EXERCISE: Reproduce without change the lines in the material below that run from the one with "(296, 341) = (325, 379): pink" to the end, and nothing more.
───── INPUT MATERIAL
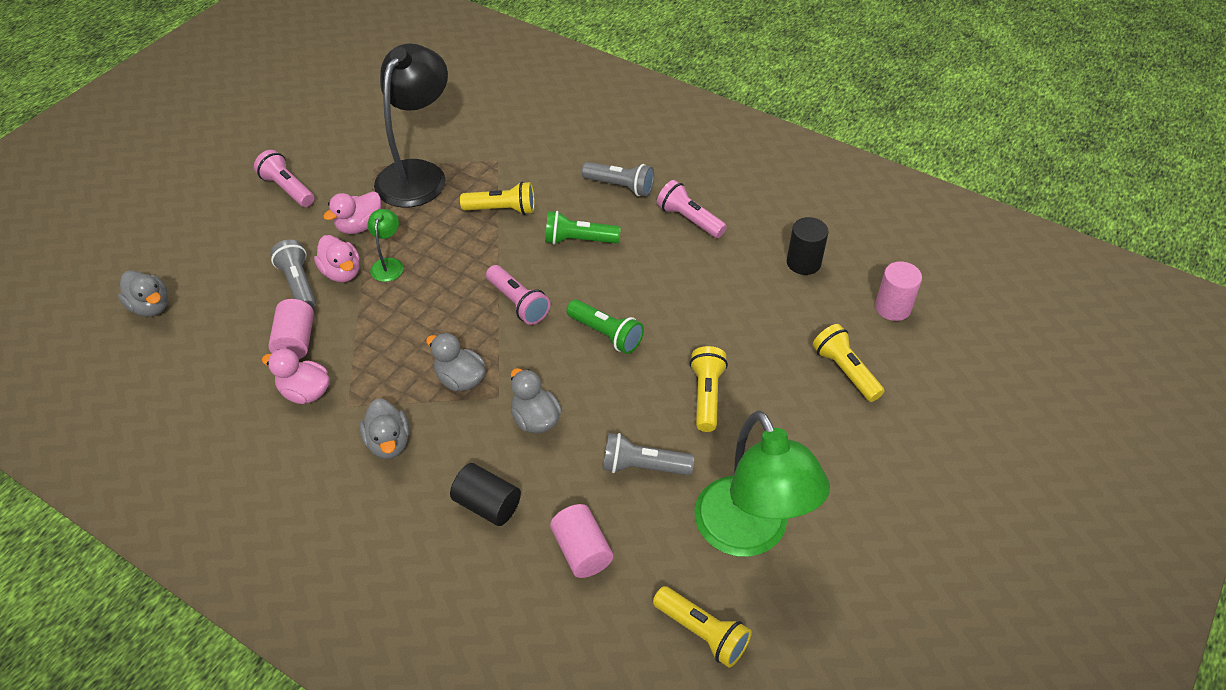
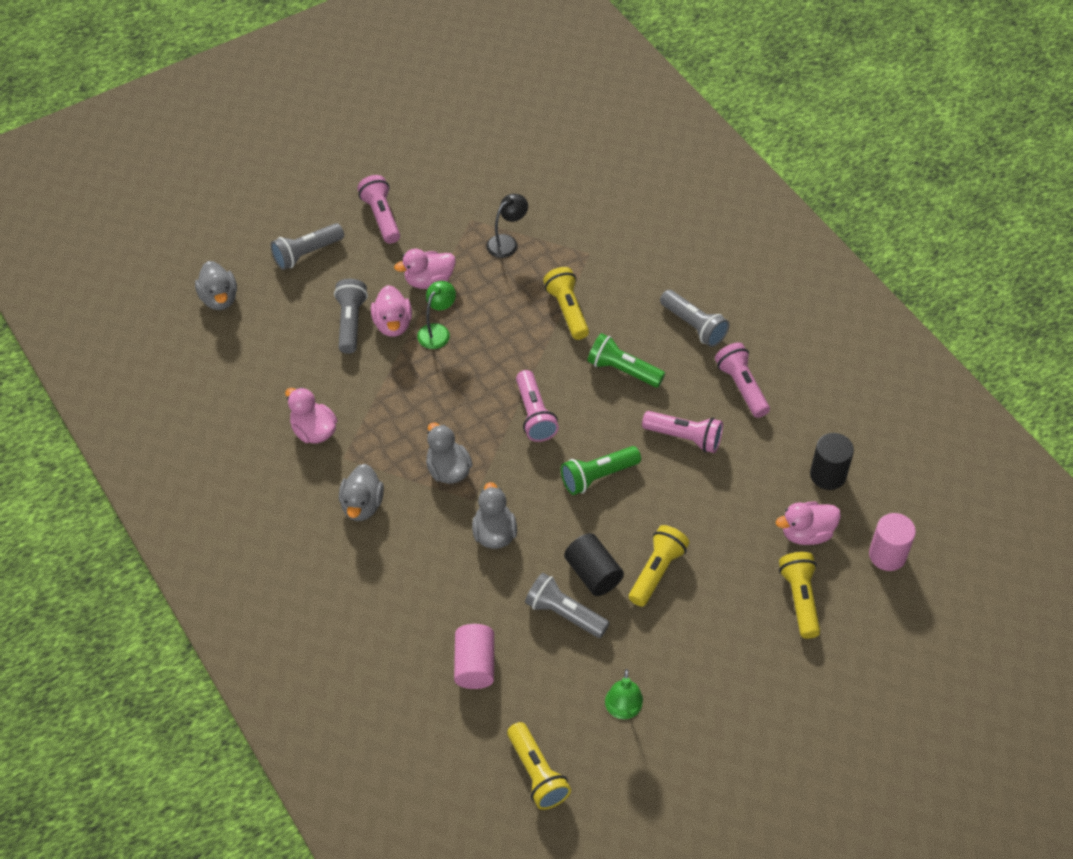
camera: 25 degrees right, 5 degrees up
(226, 240) = (307, 253): none -> grey flashlight
(296, 341) = (325, 379): pink cylinder -> none
(418, 174) = (507, 242): black lamp -> black lamp, size x0.43
(487, 505) = (417, 593): black cylinder -> black cylinder (593, 573)
(502, 209) = (567, 310): yellow flashlight -> yellow flashlight turned 135 degrees counterclockwise
(606, 334) = (598, 476): green flashlight -> green flashlight turned 90 degrees clockwise
(664, 275) = (684, 437): none -> pink flashlight
(749, 534) = (623, 710): green lamp -> green lamp, size x0.43
(816, 315) = (806, 533): none -> pink duck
──────────
RESPONSE BELOW:
(296, 341) = (325, 379): pink cylinder -> none
(418, 174) = (507, 242): black lamp -> black lamp, size x0.43
(487, 505) = (417, 593): black cylinder -> black cylinder (593, 573)
(502, 209) = (567, 310): yellow flashlight -> yellow flashlight turned 135 degrees counterclockwise
(606, 334) = (598, 476): green flashlight -> green flashlight turned 90 degrees clockwise
(664, 275) = (684, 437): none -> pink flashlight
(749, 534) = (623, 710): green lamp -> green lamp, size x0.43
(816, 315) = (806, 533): none -> pink duck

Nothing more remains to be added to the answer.